- _Exercise aim_
Print the first line of the records below and every line after it, up to and including the line with "black star: moved 1 px down". Print nothing else.

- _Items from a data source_
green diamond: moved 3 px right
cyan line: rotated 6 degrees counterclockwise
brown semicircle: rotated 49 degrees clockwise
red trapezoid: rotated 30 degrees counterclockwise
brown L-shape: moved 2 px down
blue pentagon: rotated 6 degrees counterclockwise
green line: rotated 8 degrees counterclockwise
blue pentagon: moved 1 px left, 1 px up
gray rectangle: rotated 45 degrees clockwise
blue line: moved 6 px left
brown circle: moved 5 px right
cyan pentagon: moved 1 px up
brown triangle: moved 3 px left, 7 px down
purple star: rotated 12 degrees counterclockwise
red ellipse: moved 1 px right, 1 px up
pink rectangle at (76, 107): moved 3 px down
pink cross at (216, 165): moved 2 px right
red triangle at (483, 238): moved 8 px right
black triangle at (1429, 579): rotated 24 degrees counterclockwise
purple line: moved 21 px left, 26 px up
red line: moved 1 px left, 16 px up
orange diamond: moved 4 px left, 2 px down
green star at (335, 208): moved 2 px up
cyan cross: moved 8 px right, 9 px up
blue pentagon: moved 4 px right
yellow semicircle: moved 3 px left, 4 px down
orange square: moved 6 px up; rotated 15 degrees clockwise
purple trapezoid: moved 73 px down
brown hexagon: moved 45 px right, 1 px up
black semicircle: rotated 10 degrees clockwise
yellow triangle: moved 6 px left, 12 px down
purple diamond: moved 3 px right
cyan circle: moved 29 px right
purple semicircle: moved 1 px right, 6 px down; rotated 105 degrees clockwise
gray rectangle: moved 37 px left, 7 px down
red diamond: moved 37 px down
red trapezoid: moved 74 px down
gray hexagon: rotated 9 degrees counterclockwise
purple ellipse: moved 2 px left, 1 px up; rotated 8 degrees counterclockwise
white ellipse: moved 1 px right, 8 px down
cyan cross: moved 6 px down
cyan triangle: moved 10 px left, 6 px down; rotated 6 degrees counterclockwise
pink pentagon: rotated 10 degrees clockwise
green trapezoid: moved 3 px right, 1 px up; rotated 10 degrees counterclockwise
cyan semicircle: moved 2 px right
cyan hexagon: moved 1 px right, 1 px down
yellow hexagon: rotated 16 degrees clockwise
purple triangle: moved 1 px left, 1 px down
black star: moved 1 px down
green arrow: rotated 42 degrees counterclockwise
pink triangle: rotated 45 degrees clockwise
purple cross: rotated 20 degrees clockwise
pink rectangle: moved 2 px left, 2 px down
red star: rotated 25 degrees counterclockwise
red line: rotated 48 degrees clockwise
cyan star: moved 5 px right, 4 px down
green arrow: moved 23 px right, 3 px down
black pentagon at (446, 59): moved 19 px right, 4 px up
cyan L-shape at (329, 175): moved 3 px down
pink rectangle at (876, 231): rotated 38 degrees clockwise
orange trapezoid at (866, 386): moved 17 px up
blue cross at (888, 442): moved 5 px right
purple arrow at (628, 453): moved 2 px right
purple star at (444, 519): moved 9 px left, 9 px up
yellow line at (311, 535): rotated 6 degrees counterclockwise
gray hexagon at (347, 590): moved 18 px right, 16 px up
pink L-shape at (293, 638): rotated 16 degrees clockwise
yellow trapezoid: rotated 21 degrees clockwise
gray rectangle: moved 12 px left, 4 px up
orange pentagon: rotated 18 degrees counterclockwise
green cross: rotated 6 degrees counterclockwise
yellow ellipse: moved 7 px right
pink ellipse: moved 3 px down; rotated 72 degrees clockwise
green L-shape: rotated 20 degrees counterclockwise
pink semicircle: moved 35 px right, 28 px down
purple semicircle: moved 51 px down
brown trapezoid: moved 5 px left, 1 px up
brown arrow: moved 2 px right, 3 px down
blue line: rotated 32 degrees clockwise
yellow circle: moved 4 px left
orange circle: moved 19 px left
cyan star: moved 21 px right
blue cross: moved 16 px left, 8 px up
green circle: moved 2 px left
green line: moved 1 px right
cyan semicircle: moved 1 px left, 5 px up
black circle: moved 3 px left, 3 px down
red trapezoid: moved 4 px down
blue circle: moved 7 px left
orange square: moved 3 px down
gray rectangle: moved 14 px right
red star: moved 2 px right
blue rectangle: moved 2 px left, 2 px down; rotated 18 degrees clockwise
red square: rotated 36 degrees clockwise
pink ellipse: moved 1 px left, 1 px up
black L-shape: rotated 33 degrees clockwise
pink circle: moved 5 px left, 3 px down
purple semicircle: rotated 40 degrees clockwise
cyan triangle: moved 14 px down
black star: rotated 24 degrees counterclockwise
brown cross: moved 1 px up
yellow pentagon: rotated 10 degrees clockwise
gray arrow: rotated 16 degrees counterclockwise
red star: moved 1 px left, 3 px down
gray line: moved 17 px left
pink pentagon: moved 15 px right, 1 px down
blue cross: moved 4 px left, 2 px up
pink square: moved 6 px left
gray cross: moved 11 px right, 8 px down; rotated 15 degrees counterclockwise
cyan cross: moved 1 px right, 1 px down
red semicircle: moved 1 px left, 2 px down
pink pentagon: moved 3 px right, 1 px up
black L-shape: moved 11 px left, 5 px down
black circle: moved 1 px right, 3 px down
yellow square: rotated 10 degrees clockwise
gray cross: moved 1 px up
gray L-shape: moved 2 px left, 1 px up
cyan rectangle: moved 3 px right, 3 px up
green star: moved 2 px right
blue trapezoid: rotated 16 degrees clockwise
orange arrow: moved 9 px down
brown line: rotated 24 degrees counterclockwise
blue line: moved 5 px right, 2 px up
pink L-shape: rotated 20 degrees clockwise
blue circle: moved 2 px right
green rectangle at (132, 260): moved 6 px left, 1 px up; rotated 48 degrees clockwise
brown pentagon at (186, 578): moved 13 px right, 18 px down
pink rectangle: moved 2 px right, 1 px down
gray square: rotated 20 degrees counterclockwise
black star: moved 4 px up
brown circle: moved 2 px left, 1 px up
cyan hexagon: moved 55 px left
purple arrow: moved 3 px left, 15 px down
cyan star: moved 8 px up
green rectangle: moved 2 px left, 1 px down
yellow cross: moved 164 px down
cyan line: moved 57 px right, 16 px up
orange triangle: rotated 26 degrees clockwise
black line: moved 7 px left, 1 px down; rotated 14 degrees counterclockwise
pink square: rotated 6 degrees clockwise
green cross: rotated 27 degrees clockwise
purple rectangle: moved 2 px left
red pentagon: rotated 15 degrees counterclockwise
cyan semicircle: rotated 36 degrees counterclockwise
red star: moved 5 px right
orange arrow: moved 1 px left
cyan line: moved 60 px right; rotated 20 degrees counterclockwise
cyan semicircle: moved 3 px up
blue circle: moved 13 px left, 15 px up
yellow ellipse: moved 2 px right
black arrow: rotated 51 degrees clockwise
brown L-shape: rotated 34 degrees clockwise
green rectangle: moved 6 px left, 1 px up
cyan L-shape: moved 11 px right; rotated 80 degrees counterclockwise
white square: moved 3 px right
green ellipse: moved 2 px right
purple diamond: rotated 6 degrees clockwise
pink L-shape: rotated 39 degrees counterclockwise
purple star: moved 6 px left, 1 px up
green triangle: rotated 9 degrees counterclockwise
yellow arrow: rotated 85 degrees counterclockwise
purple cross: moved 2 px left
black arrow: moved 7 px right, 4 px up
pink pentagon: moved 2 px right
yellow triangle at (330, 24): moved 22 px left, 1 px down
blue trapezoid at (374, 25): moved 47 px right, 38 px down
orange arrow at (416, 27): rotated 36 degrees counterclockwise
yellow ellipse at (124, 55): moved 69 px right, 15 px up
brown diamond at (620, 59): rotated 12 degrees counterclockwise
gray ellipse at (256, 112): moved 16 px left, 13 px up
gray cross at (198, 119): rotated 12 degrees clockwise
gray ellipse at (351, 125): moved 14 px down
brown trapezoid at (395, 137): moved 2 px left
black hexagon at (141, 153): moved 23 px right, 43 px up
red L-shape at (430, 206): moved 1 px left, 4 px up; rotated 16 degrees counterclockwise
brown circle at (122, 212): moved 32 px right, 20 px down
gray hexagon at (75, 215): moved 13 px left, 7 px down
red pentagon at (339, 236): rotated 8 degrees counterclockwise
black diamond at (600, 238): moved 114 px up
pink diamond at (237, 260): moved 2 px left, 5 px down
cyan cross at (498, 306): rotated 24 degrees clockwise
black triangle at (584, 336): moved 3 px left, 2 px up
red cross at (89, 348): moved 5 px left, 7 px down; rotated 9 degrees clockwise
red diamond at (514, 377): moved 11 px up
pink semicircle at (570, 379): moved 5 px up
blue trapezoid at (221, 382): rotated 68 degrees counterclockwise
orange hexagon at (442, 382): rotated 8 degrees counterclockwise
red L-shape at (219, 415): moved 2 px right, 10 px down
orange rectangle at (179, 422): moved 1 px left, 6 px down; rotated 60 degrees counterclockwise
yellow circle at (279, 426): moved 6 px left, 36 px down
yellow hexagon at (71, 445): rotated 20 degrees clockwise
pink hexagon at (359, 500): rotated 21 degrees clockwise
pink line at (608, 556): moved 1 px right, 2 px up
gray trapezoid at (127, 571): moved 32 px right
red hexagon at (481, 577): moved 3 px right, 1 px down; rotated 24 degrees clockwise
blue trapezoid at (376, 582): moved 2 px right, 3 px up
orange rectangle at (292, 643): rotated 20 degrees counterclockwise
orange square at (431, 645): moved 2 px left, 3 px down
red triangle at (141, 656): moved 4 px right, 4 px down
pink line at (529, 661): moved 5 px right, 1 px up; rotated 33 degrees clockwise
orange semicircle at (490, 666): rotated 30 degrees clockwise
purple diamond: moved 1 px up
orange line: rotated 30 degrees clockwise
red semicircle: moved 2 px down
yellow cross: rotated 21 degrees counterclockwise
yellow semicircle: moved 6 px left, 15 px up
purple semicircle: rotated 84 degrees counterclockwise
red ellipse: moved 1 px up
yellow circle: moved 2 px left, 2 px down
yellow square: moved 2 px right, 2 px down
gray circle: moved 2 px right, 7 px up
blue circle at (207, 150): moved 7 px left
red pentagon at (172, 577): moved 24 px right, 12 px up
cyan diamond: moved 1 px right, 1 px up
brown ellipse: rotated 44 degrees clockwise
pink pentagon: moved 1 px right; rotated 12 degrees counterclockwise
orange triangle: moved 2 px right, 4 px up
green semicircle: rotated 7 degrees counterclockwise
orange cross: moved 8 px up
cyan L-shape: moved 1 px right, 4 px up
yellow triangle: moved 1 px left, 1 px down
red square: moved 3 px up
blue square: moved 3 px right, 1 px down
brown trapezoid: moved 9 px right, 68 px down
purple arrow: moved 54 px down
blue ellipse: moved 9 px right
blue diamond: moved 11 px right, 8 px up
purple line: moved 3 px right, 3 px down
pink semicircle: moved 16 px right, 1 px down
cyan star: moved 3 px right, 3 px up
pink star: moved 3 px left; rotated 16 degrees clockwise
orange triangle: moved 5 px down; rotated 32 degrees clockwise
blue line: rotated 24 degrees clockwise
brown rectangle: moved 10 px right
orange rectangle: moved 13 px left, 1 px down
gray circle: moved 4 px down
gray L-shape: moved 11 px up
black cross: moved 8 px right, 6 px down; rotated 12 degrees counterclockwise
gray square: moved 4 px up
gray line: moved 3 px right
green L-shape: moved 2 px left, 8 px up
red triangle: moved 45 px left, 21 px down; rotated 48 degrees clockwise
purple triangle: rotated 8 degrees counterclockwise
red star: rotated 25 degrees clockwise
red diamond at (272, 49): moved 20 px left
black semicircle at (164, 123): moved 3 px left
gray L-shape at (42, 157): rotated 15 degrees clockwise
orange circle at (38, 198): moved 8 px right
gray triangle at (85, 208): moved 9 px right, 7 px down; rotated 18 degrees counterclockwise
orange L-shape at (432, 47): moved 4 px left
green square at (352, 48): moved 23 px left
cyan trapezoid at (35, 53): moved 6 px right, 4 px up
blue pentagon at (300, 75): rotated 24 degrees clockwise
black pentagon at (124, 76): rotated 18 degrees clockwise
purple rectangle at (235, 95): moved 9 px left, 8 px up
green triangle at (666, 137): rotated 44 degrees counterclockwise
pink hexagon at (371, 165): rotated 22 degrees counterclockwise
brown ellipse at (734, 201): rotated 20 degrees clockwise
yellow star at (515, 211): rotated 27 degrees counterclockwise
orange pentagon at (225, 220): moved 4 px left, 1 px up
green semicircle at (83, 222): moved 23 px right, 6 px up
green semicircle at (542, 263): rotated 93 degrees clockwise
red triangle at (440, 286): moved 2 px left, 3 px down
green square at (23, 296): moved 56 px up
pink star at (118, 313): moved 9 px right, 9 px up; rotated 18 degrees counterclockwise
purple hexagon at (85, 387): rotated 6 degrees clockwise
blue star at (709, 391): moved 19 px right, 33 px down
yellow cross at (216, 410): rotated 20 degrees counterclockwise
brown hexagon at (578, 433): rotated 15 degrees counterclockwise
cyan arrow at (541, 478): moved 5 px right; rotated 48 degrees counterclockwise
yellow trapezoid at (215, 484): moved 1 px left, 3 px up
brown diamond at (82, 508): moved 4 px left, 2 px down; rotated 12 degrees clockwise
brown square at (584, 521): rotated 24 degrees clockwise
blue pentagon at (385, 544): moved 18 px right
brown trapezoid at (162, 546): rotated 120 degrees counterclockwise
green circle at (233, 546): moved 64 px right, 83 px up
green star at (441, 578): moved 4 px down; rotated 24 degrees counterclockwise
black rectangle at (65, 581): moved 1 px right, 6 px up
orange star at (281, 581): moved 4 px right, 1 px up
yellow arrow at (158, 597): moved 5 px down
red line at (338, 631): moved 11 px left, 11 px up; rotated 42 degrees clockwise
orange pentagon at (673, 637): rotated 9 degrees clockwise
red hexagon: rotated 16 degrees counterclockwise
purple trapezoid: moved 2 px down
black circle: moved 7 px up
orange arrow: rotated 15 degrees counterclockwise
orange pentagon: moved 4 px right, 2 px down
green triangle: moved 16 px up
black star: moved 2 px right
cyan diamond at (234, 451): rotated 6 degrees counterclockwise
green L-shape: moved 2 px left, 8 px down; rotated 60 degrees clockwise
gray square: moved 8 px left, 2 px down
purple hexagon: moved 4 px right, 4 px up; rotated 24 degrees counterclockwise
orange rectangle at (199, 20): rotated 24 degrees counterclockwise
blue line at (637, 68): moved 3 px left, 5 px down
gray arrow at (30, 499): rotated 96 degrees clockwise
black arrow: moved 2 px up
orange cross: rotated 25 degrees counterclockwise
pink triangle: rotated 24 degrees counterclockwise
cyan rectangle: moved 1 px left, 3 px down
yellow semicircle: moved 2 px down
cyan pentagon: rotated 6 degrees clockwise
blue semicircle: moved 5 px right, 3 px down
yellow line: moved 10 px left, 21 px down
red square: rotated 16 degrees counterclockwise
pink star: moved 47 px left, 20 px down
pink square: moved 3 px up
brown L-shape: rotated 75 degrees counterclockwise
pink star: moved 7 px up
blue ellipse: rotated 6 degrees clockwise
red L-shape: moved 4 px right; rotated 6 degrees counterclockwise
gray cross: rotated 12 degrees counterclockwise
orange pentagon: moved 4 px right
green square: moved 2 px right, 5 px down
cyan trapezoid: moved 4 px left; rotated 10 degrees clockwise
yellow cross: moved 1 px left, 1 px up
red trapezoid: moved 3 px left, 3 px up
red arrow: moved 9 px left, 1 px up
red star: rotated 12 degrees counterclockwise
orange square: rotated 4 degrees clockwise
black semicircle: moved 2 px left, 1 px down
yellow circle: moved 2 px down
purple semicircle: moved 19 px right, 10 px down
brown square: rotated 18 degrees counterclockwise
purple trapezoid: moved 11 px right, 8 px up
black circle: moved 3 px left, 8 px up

- _Task result_
green diamond: moved 3 px right
cyan line: rotated 6 degrees counterclockwise
brown semicircle: rotated 49 degrees clockwise
red trapezoid: rotated 30 degrees counterclockwise
brown L-shape: moved 2 px down
blue pentagon: rotated 6 degrees counterclockwise
green line: rotated 8 degrees counterclockwise
blue pentagon: moved 1 px left, 1 px up
gray rectangle: rotated 45 degrees clockwise
blue line: moved 6 px left
brown circle: moved 5 px right
cyan pentagon: moved 1 px up
brown triangle: moved 3 px left, 7 px down
purple star: rotated 12 degrees counterclockwise
red ellipse: moved 1 px right, 1 px up
pink rectangle at (76, 107): moved 3 px down
pink cross at (216, 165): moved 2 px right
red triangle at (483, 238): moved 8 px right
black triangle at (1429, 579): rotated 24 degrees counterclockwise
purple line: moved 21 px left, 26 px up
red line: moved 1 px left, 16 px up
orange diamond: moved 4 px left, 2 px down
green star at (335, 208): moved 2 px up
cyan cross: moved 8 px right, 9 px up
blue pentagon: moved 4 px right
yellow semicircle: moved 3 px left, 4 px down
orange square: moved 6 px up; rotated 15 degrees clockwise
purple trapezoid: moved 73 px down
brown hexagon: moved 45 px right, 1 px up
black semicircle: rotated 10 degrees clockwise
yellow triangle: moved 6 px left, 12 px down
purple diamond: moved 3 px right
cyan circle: moved 29 px right
purple semicircle: moved 1 px right, 6 px down; rotated 105 degrees clockwise
gray rectangle: moved 37 px left, 7 px down
red diamond: moved 37 px down
red trapezoid: moved 74 px down
gray hexagon: rotated 9 degrees counterclockwise
purple ellipse: moved 2 px left, 1 px up; rotated 8 degrees counterclockwise
white ellipse: moved 1 px right, 8 px down
cyan cross: moved 6 px down
cyan triangle: moved 10 px left, 6 px down; rotated 6 degrees counterclockwise
pink pentagon: rotated 10 degrees clockwise
green trapezoid: moved 3 px right, 1 px up; rotated 10 degrees counterclockwise
cyan semicircle: moved 2 px right
cyan hexagon: moved 1 px right, 1 px down
yellow hexagon: rotated 16 degrees clockwise
purple triangle: moved 1 px left, 1 px down
black star: moved 1 px down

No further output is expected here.